(Items from a data source)
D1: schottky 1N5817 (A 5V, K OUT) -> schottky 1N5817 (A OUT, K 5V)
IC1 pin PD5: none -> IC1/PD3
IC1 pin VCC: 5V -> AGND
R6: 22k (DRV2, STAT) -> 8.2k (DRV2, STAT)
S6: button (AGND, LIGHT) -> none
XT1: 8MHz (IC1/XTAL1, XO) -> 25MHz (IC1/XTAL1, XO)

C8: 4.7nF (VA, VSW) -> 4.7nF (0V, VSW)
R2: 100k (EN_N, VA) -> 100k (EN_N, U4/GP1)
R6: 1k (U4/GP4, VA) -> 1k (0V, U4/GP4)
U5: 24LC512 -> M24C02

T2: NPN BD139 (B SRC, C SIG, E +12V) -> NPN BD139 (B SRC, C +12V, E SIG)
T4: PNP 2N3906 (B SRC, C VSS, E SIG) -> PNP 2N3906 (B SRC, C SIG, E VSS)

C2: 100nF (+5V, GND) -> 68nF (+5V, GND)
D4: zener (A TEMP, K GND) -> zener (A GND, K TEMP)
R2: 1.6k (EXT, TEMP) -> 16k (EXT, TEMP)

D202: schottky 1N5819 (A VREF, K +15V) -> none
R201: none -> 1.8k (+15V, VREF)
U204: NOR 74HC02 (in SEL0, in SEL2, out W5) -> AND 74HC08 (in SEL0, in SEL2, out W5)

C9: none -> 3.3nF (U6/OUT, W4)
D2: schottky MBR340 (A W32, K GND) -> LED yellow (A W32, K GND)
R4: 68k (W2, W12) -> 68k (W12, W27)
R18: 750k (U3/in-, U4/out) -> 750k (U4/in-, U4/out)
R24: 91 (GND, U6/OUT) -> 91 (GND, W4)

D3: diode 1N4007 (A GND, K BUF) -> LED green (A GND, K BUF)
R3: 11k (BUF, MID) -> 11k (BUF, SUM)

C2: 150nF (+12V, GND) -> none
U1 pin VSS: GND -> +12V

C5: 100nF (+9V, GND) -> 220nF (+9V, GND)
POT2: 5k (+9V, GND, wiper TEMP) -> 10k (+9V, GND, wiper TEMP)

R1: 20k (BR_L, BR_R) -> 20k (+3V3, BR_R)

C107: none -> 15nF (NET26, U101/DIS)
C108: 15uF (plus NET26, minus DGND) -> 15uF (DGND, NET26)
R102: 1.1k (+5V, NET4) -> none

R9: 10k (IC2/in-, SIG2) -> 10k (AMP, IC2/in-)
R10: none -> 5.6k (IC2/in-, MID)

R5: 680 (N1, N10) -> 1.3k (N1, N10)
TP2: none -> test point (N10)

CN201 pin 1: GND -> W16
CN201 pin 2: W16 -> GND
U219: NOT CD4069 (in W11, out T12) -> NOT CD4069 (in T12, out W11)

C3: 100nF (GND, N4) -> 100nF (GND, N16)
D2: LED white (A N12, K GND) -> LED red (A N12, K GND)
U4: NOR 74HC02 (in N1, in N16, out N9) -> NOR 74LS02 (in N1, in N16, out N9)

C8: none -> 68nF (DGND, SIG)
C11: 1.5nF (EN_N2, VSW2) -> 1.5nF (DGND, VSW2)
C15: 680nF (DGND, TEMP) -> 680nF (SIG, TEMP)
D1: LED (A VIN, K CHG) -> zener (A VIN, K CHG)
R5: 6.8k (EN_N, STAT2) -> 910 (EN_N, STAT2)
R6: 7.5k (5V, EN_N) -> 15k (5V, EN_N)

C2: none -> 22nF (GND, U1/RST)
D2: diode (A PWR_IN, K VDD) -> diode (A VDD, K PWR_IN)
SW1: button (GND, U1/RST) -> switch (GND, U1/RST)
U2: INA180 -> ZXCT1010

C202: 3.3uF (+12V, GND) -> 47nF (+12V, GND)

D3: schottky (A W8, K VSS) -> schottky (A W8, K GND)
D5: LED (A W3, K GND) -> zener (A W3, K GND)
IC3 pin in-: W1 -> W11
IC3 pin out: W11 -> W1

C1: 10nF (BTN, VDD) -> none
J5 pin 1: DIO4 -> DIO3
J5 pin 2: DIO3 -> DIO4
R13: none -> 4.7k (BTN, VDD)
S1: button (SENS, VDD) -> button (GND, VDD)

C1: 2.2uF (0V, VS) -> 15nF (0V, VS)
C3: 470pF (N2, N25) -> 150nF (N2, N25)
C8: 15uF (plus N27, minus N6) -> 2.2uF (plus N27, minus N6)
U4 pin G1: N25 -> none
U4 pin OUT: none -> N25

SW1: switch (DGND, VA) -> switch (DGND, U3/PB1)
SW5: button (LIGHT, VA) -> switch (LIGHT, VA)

* [Aim of the task] Every line above from the line with "U5: 24LC512 -> M24C02" to the line with "R201: none -> 1.8k (+15V, VREF)" is wanted, ends included; write them out exactly and add no other line.

* [Completed task]
U5: 24LC512 -> M24C02

T2: NPN BD139 (B SRC, C SIG, E +12V) -> NPN BD139 (B SRC, C +12V, E SIG)
T4: PNP 2N3906 (B SRC, C VSS, E SIG) -> PNP 2N3906 (B SRC, C SIG, E VSS)

C2: 100nF (+5V, GND) -> 68nF (+5V, GND)
D4: zener (A TEMP, K GND) -> zener (A GND, K TEMP)
R2: 1.6k (EXT, TEMP) -> 16k (EXT, TEMP)

D202: schottky 1N5819 (A VREF, K +15V) -> none
R201: none -> 1.8k (+15V, VREF)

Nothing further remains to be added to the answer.